(Extracted material begins)

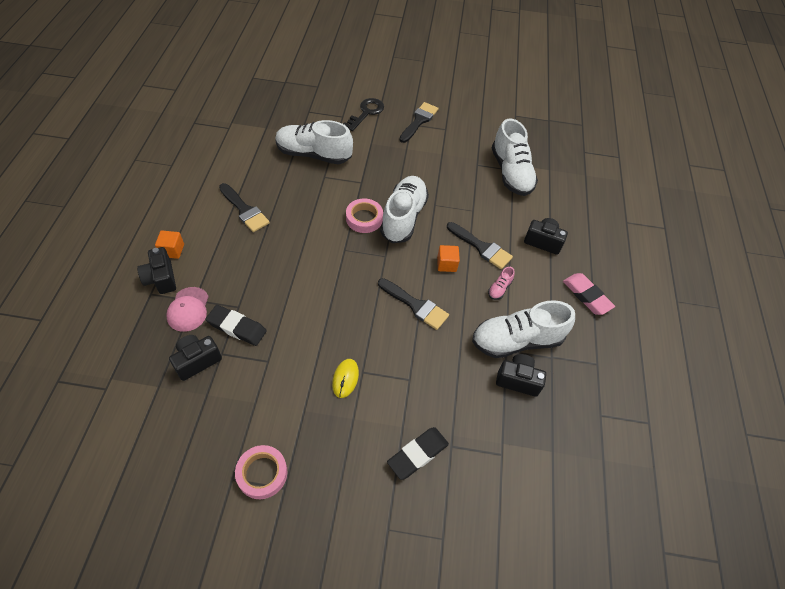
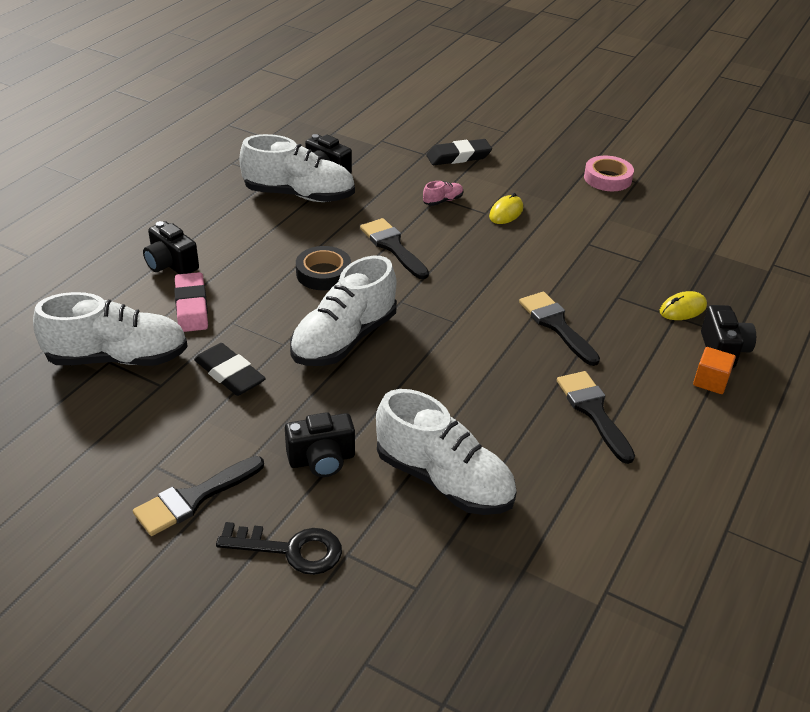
camera: 155 degrees left, 15 degrees down
pink cap [166,287,209,332] -> yellow mouse [660,291,707,320]
black camera [169,335,222,381] -> black camera moved to [285,412,355,477]
black eraser [206,305,267,346] -> black eraser moved to [194,343,266,396]
black key [343,98,384,131] -> black key turned 135 degrees counterclockwise [216,522,342,575]
pink tape [346,199,383,233] -> none
orange cube [437,245,460,272] -> black tape [296,246,351,290]
black brush [447,222,513,269] -> black brush moved to [519,292,600,366]
pink shoe [488,267,515,300] -> pink shoe moved to [423,181,464,206]
white shoe [492,118,538,196] -> white shoe turned 75 degrees clockwise [33,292,188,366]
pink eraser [563,273,615,315] -> pink eraser moved to [174,272,208,332]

(Extracted material ends)

# About this task:
Using the records above, write out exactly the lines from the one containing "pink shoe [488,267,515,300]" through the last, and add nothing.

# Response to this task:
pink shoe [488,267,515,300] -> pink shoe moved to [423,181,464,206]
white shoe [492,118,538,196] -> white shoe turned 75 degrees clockwise [33,292,188,366]
pink eraser [563,273,615,315] -> pink eraser moved to [174,272,208,332]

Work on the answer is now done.